### Task goal
Extract all lines from the data beneath that include the word "brick".

### Image change detection data
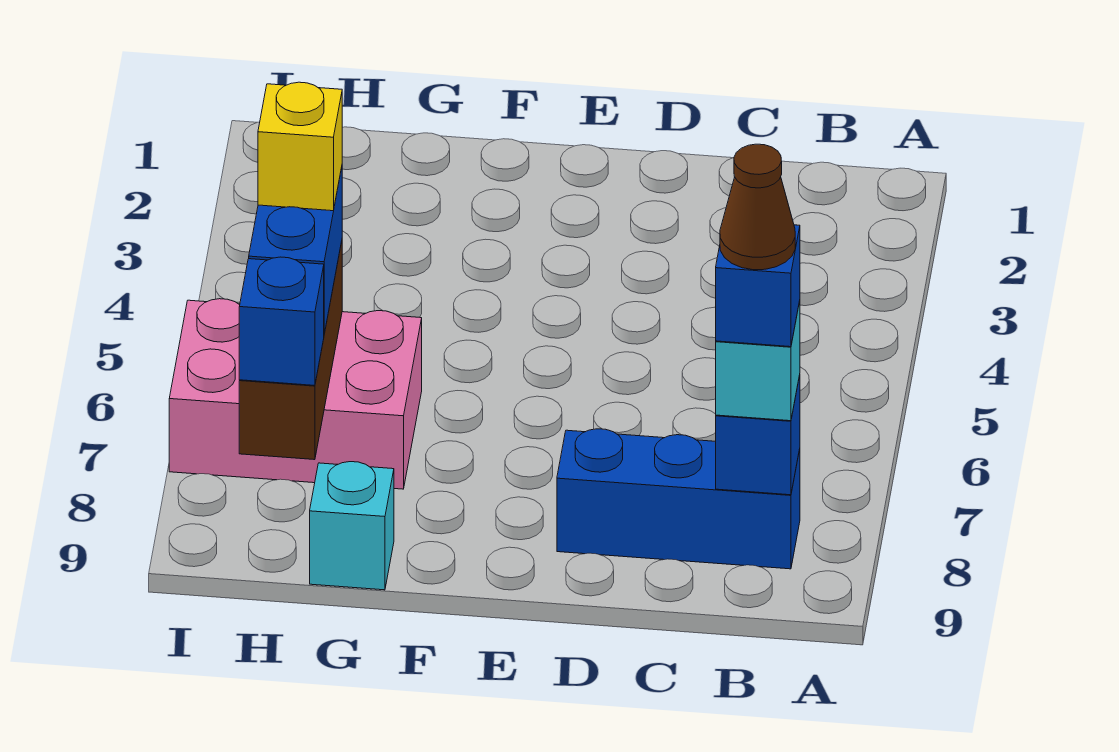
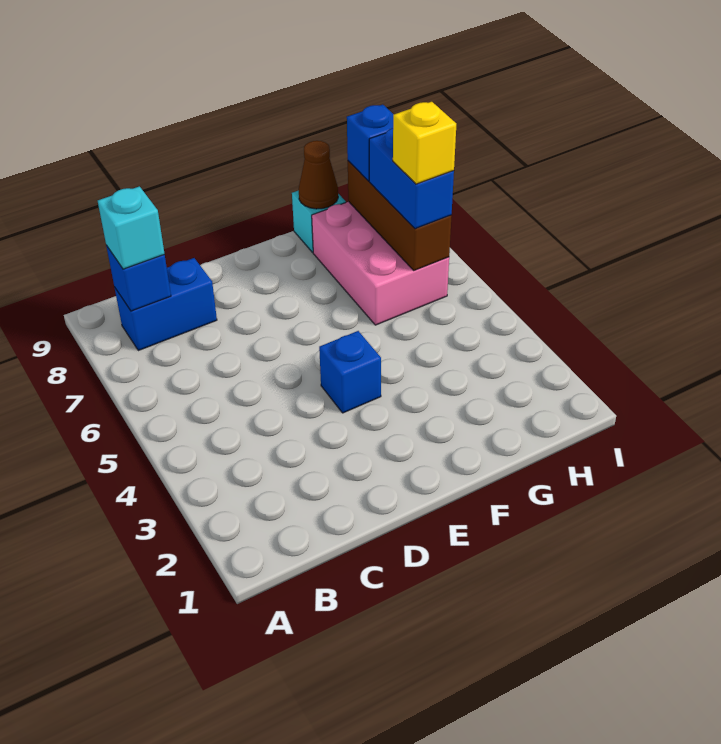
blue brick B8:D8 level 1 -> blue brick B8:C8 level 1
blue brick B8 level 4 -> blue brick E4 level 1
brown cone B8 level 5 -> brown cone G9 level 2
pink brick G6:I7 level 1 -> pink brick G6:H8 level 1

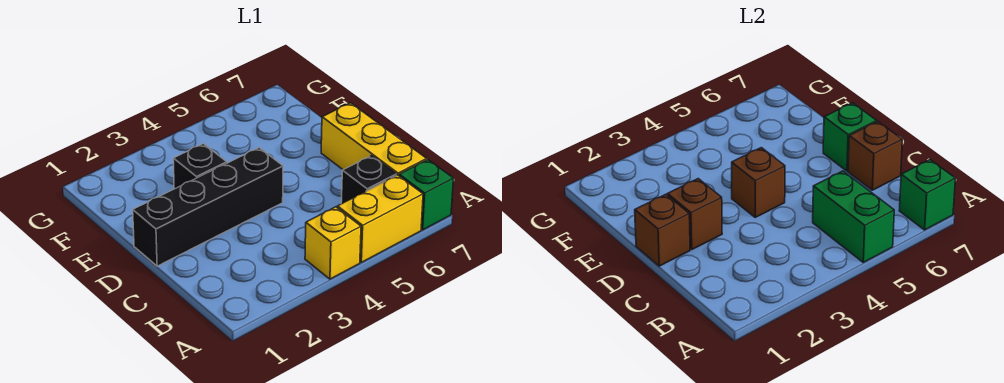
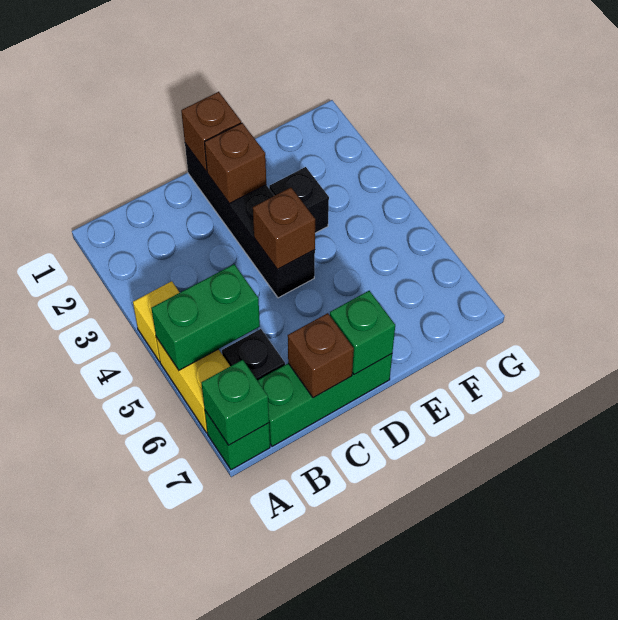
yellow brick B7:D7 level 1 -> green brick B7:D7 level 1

### Reply
blue brick B8:D8 level 1 -> blue brick B8:C8 level 1
blue brick B8 level 4 -> blue brick E4 level 1
pink brick G6:I7 level 1 -> pink brick G6:H8 level 1
yellow brick B7:D7 level 1 -> green brick B7:D7 level 1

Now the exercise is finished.